* _Work to complete_:
Go through the data and say how many lines include the string "ellipse"; return only the figure.

━━━━━ Records supplied ━━━━━

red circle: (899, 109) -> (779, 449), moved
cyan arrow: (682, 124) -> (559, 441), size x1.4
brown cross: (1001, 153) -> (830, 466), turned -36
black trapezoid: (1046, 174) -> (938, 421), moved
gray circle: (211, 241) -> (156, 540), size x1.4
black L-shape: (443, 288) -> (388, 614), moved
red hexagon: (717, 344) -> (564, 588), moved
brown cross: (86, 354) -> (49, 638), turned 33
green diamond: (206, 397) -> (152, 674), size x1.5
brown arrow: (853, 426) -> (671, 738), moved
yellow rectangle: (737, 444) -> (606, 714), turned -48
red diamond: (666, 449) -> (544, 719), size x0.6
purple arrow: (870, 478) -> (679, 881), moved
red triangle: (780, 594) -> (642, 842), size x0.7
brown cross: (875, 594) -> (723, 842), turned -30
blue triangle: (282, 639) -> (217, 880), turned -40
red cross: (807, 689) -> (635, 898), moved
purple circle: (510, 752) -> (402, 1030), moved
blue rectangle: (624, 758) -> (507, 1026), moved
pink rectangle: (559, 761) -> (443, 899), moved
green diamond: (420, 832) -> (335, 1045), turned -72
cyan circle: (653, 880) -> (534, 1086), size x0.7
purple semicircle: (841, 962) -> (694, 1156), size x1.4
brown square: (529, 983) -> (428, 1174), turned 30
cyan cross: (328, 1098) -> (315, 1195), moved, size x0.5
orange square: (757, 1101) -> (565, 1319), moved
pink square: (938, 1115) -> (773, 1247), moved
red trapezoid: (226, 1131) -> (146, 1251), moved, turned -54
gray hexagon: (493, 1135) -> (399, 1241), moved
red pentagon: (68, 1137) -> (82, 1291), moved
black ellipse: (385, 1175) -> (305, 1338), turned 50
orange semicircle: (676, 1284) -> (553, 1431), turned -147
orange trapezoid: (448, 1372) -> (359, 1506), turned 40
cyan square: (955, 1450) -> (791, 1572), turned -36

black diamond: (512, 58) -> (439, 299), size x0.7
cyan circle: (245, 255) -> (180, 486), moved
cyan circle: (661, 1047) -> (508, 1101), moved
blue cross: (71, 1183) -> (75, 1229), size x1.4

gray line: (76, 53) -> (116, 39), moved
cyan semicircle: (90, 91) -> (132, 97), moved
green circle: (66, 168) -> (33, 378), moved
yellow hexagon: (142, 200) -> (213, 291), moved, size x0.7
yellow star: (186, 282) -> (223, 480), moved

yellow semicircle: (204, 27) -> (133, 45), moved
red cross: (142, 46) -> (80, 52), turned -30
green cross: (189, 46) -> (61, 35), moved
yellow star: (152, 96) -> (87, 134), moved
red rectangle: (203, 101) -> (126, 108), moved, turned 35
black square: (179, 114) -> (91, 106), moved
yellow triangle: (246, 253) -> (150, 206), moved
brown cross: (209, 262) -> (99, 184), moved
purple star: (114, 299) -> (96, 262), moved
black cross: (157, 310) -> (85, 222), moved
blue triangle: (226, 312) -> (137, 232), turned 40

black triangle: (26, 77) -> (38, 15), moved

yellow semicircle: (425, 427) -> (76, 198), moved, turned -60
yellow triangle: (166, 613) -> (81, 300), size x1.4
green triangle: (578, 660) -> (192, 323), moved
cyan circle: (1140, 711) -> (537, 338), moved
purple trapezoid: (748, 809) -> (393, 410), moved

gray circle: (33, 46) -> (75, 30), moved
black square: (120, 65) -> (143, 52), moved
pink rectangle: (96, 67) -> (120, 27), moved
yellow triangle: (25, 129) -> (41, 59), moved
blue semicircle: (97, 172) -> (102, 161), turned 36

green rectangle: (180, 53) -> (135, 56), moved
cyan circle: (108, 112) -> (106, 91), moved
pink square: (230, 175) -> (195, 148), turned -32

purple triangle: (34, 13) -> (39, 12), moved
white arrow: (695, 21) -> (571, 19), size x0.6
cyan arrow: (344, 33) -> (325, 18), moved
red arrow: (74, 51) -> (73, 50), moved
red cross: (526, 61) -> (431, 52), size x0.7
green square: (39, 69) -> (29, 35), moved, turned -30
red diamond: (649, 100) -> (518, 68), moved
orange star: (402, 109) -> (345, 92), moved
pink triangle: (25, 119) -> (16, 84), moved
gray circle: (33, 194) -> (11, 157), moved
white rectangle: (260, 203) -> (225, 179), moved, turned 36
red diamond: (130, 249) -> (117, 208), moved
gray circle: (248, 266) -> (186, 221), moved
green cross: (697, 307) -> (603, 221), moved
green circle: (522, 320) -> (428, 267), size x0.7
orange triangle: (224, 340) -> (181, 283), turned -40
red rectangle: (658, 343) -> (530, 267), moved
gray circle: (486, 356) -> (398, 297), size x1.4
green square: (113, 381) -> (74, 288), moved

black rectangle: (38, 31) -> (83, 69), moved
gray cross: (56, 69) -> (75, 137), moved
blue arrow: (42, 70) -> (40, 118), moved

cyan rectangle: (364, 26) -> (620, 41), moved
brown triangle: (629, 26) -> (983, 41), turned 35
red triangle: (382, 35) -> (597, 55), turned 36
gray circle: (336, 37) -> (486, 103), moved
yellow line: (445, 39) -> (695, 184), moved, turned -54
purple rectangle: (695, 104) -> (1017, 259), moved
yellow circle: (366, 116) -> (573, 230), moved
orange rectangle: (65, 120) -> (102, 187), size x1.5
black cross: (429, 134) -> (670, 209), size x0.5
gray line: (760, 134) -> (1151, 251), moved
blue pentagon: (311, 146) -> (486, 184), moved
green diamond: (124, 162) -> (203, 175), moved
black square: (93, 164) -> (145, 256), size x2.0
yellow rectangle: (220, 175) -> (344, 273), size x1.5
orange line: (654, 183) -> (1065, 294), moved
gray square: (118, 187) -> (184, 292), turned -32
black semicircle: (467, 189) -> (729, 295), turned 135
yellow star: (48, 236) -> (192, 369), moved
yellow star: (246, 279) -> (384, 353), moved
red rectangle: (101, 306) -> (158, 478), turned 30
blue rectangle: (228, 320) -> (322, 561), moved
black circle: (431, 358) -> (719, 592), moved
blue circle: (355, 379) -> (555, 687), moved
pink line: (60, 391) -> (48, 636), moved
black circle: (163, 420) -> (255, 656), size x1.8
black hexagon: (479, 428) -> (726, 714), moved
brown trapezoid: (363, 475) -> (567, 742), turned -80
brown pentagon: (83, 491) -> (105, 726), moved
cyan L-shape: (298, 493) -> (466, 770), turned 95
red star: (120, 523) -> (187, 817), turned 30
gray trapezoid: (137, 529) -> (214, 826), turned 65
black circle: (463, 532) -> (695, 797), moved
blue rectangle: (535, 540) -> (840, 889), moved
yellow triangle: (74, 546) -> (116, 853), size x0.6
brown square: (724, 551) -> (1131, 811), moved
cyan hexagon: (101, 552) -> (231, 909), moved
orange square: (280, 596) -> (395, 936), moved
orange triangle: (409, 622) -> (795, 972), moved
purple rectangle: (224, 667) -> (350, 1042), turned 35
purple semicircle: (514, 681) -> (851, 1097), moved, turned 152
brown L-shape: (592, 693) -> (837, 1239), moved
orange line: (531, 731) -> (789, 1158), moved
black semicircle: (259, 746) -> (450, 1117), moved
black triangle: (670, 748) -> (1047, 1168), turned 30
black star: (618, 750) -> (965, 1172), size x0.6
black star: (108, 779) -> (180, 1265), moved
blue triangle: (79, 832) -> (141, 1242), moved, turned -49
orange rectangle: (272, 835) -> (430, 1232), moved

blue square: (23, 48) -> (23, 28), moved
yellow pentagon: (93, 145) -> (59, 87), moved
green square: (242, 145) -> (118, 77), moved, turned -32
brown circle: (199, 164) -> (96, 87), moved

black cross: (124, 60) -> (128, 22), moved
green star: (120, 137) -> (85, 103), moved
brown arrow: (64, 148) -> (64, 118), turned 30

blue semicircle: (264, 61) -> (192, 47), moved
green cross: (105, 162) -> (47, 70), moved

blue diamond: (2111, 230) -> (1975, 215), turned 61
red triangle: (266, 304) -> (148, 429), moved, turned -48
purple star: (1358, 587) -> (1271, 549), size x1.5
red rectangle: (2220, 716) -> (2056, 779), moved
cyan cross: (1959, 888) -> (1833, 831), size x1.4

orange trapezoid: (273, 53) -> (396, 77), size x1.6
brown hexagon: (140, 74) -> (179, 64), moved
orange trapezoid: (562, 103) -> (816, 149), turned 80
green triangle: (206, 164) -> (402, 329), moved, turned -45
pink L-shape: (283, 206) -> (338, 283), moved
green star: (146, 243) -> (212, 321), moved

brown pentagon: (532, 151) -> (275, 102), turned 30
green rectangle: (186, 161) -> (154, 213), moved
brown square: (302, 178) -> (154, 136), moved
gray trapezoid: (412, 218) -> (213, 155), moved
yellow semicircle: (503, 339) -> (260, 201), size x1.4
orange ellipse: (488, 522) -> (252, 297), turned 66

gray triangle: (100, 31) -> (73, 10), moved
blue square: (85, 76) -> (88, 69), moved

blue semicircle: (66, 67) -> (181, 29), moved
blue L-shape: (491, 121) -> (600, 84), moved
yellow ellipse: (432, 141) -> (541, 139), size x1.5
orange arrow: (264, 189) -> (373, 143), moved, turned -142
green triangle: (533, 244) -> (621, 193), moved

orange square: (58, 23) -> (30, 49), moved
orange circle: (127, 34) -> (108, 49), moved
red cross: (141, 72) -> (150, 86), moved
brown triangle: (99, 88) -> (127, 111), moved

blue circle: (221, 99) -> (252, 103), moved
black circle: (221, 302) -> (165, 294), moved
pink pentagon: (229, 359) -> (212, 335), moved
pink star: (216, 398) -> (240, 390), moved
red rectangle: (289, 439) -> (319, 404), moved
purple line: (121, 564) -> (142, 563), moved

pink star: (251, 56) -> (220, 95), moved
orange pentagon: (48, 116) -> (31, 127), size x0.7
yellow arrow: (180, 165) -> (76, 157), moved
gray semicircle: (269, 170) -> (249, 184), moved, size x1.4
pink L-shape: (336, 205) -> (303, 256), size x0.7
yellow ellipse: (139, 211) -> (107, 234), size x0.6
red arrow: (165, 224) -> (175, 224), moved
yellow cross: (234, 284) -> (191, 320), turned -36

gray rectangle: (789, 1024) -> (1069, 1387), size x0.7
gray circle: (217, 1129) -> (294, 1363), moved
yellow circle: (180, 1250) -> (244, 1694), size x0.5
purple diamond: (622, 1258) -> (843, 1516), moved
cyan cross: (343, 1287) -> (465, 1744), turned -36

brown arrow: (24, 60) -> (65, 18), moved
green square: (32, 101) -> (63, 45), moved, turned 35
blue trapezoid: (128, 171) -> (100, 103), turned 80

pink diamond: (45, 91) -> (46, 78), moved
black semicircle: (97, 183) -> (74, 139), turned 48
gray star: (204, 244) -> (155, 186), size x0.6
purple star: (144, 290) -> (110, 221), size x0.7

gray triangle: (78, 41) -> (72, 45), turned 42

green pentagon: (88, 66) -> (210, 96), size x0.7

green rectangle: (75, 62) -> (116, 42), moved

━━━━━

* _Exercise answer_:
4